Since the copy must hold text only, transcribe the data below exactly and omit the images.

(Source data)

--

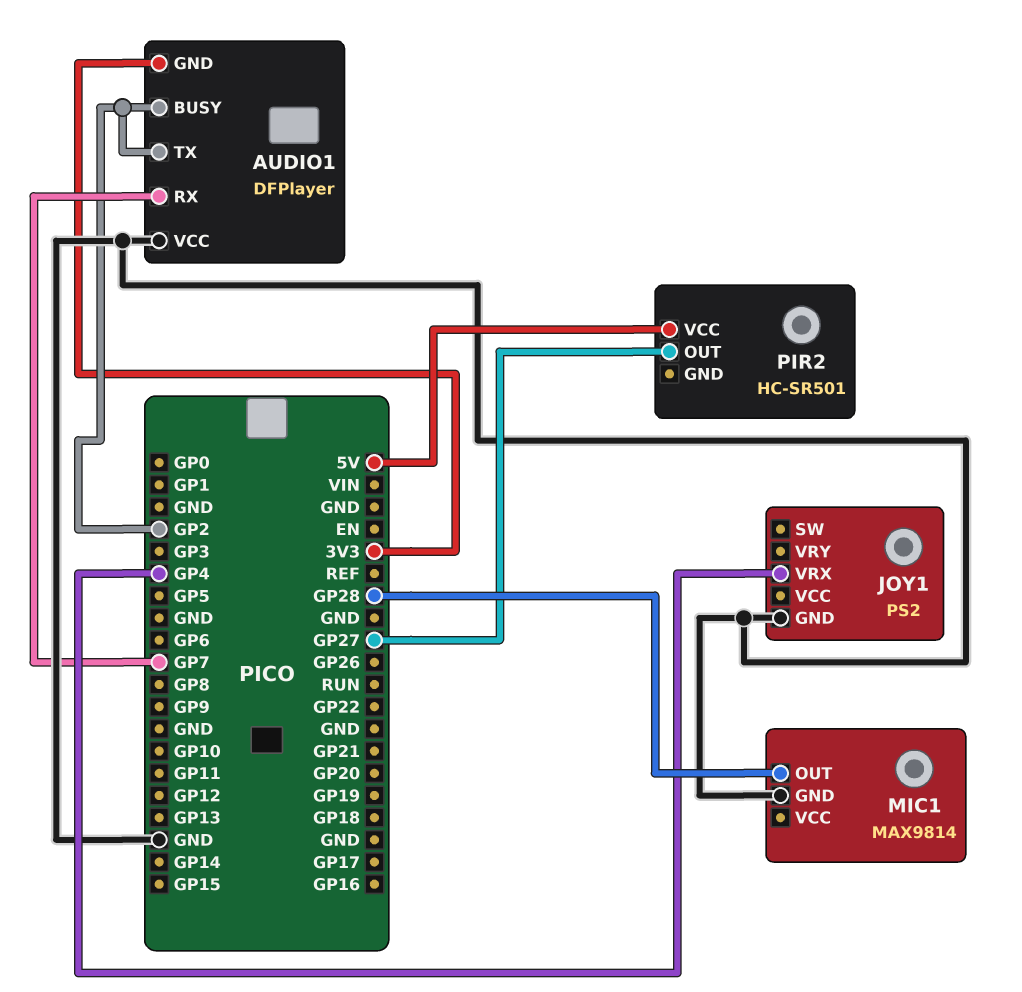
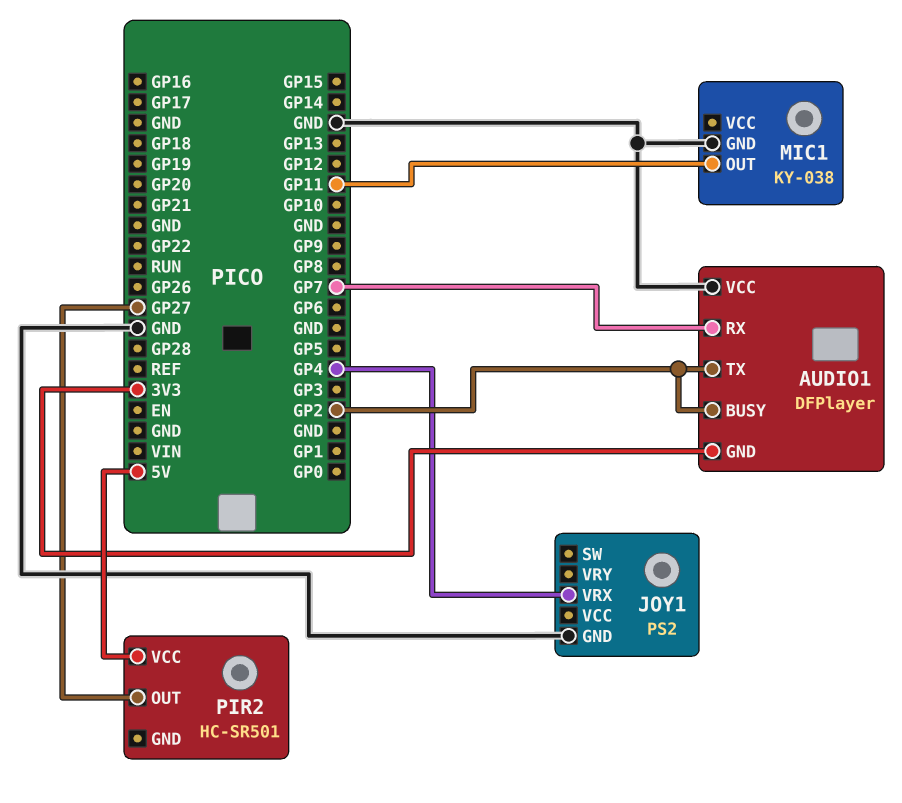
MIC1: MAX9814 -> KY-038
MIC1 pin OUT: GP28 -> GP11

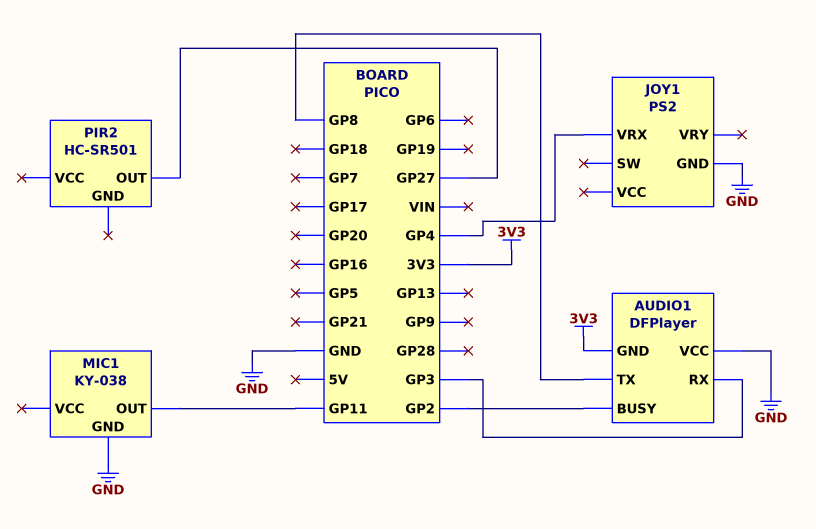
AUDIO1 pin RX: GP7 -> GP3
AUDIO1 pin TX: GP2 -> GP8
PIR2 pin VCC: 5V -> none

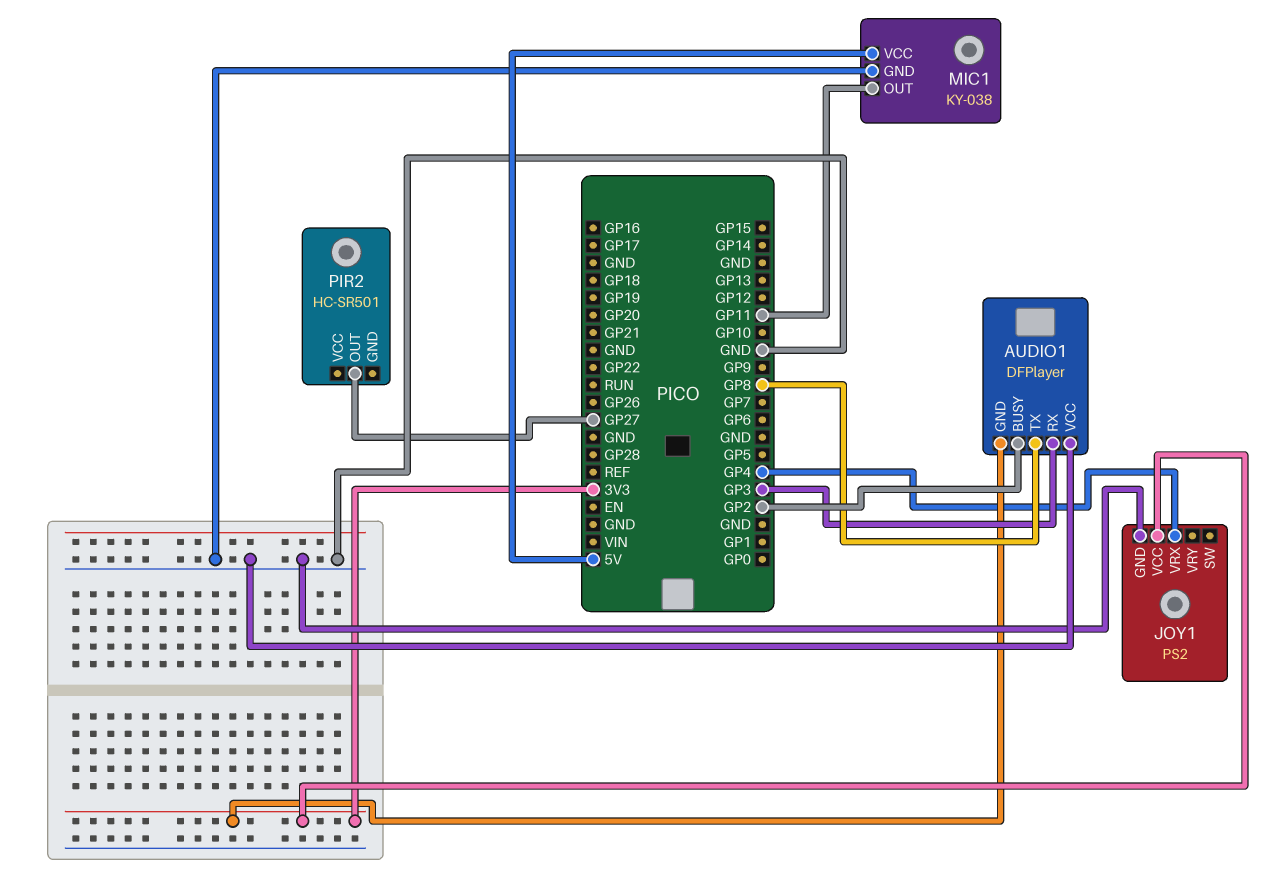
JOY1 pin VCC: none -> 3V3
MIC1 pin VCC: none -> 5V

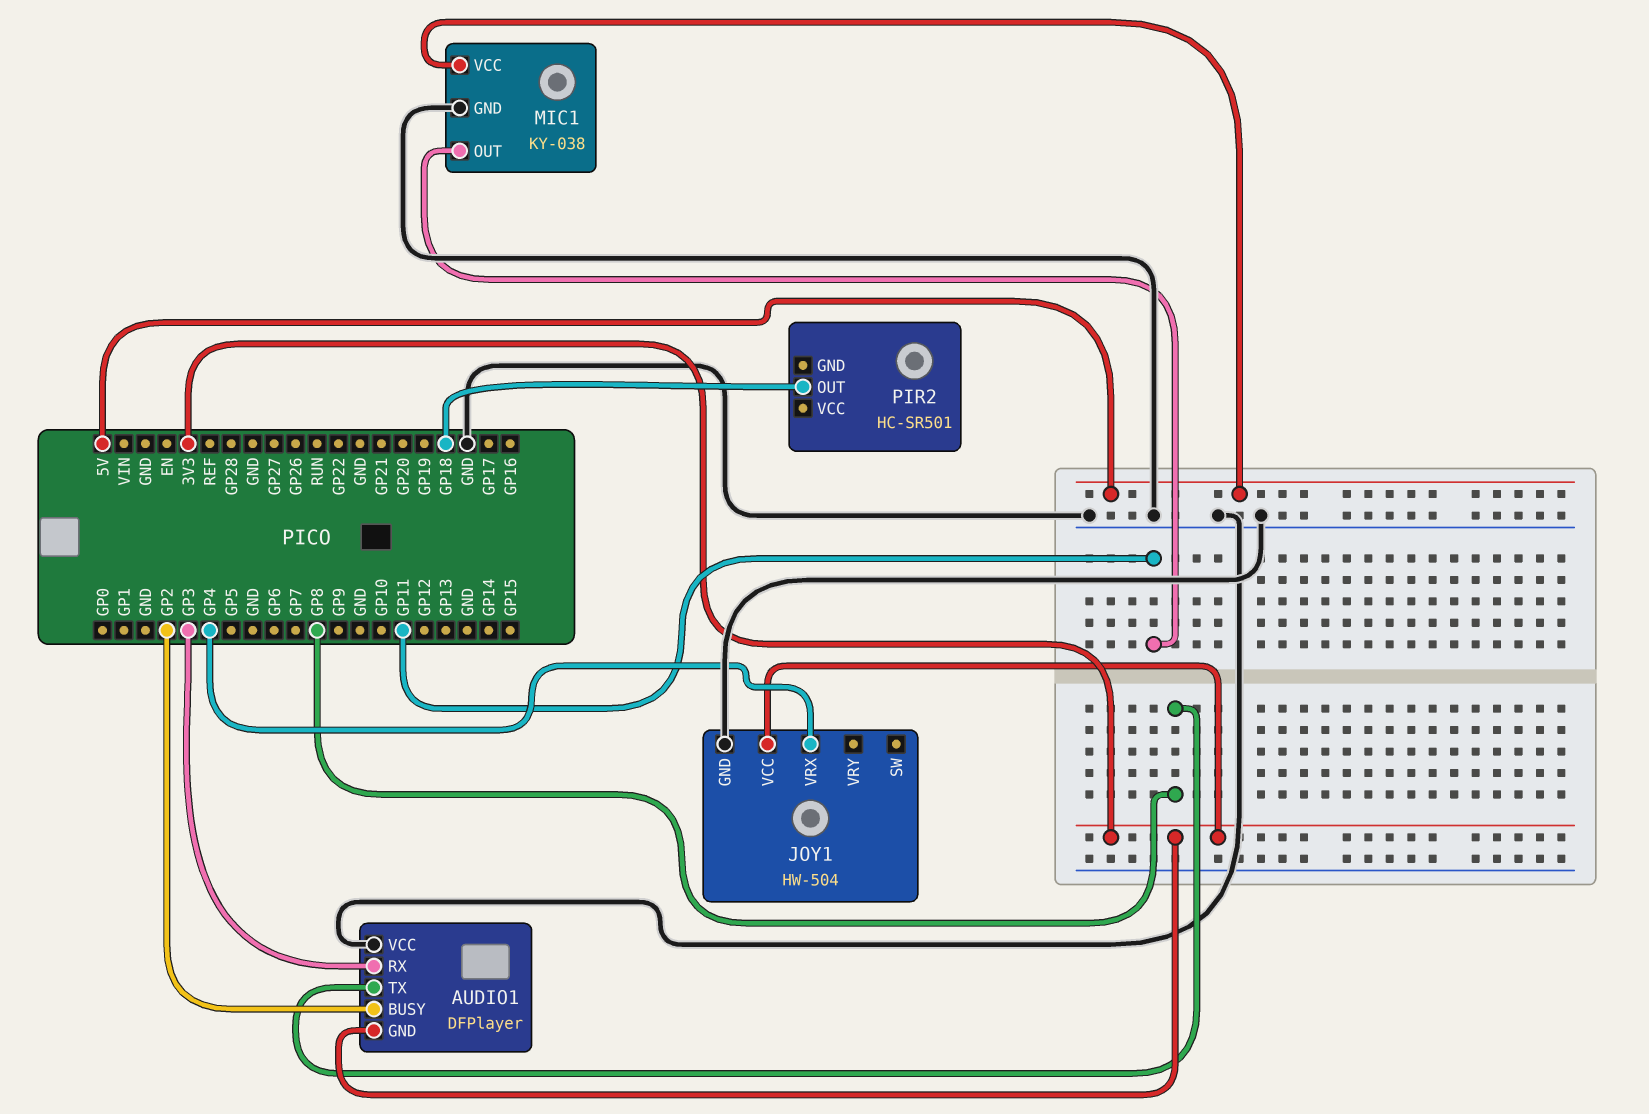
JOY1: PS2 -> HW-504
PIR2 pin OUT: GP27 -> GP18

--

— OUTPUT OF THE TASK —
MIC1: MAX9814 -> KY-038
MIC1 pin OUT: GP28 -> GP11

AUDIO1 pin RX: GP7 -> GP3
AUDIO1 pin TX: GP2 -> GP8
PIR2 pin VCC: 5V -> none

JOY1 pin VCC: none -> 3V3
MIC1 pin VCC: none -> 5V

JOY1: PS2 -> HW-504
PIR2 pin OUT: GP27 -> GP18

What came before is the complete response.